-- Start Records --

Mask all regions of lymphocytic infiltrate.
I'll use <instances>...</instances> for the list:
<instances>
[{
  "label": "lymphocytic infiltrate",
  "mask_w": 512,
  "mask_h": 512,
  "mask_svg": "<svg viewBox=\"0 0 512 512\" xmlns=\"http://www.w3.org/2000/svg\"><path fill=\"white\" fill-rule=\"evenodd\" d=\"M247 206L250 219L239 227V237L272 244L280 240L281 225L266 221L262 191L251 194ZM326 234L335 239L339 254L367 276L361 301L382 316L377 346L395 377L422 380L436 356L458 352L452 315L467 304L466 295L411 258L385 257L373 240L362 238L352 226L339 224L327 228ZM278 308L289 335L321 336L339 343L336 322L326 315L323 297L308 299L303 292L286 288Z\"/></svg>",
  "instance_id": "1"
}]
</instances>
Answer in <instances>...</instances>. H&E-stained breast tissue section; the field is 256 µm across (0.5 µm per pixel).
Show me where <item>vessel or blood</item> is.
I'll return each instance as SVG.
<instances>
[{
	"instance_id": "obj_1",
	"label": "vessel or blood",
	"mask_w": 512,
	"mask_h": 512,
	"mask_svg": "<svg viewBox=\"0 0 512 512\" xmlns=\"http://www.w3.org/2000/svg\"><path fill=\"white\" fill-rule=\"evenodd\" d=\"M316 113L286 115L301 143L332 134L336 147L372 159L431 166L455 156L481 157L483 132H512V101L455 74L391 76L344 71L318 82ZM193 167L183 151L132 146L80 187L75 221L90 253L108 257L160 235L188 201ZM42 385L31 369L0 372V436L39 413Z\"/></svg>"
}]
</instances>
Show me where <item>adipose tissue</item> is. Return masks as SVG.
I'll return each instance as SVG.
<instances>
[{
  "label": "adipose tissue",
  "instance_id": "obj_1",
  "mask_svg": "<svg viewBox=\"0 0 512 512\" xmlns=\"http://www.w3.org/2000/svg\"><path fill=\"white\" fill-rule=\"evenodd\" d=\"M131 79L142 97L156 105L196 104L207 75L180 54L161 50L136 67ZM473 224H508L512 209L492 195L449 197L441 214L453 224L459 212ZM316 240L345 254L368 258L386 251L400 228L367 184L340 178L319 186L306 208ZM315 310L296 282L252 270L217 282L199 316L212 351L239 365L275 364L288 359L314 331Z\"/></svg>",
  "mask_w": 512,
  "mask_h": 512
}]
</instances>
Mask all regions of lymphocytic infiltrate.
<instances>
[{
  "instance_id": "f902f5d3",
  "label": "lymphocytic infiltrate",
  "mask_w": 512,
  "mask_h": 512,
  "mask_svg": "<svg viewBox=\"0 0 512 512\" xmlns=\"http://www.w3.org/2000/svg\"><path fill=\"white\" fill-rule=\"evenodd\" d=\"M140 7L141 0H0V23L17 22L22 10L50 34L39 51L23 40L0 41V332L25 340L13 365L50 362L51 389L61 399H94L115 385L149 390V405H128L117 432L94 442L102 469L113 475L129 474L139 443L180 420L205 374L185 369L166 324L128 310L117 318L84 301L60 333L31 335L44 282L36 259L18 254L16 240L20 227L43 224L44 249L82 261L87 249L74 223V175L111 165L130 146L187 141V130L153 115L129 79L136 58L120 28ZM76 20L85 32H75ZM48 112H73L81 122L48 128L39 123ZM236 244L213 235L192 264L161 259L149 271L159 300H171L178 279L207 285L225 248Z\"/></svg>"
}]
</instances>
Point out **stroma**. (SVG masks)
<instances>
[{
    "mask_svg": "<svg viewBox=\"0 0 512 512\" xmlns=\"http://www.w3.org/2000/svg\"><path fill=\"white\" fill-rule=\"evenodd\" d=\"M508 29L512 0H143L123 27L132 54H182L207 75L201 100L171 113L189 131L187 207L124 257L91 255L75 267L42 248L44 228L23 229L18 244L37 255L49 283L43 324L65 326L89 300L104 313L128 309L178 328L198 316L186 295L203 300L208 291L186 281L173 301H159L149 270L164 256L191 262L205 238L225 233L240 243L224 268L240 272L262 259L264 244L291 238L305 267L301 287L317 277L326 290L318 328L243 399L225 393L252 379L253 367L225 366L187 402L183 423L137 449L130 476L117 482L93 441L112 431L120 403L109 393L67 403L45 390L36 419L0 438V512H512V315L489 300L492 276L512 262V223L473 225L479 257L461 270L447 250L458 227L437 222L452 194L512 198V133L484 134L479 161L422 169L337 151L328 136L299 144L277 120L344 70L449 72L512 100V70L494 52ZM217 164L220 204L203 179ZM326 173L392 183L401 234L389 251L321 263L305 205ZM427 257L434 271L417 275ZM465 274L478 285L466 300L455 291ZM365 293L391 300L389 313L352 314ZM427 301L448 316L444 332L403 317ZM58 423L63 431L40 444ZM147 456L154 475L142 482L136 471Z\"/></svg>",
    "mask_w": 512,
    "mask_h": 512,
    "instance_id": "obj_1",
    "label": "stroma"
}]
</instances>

-- End Records --

Given request: Everything from the line containing "Point out **stroma**. (SVG masks)" to the end of the data above should be quoted exactly, please, both ends included, and nothing outside that span.

Exercise output:
Point out **stroma**. (SVG masks)
<instances>
[{
    "mask_svg": "<svg viewBox=\"0 0 512 512\" xmlns=\"http://www.w3.org/2000/svg\"><path fill=\"white\" fill-rule=\"evenodd\" d=\"M508 29L512 0H143L123 27L132 54H182L207 75L201 100L171 113L189 131L187 207L124 257L91 255L75 267L42 248L44 228L23 229L18 244L37 255L49 283L43 324L65 326L89 300L104 313L128 309L178 328L198 316L186 295L203 300L208 291L186 281L173 301H159L149 270L164 256L191 262L205 238L225 233L240 243L224 268L240 272L262 259L264 244L291 238L305 267L301 287L317 277L326 290L318 328L243 399L225 393L252 379L253 367L225 366L187 402L183 423L137 449L130 476L117 482L93 441L112 431L120 403L109 393L67 403L45 390L36 419L0 438V512H512V315L489 300L492 276L512 262V223L473 225L479 257L461 270L447 250L458 227L437 222L452 194L512 198V133L484 134L479 161L422 169L337 151L328 136L299 144L277 120L344 70L449 72L512 100V70L494 52ZM217 164L220 204L203 179ZM326 173L392 183L401 234L389 251L321 263L305 205ZM427 257L434 271L417 275ZM465 274L478 285L466 300L455 291ZM365 293L391 300L389 313L352 314ZM427 301L448 316L444 332L403 317ZM58 423L63 431L40 444ZM147 456L154 475L142 482L136 471Z\"/></svg>",
    "mask_w": 512,
    "mask_h": 512,
    "instance_id": "obj_1",
    "label": "stroma"
}]
</instances>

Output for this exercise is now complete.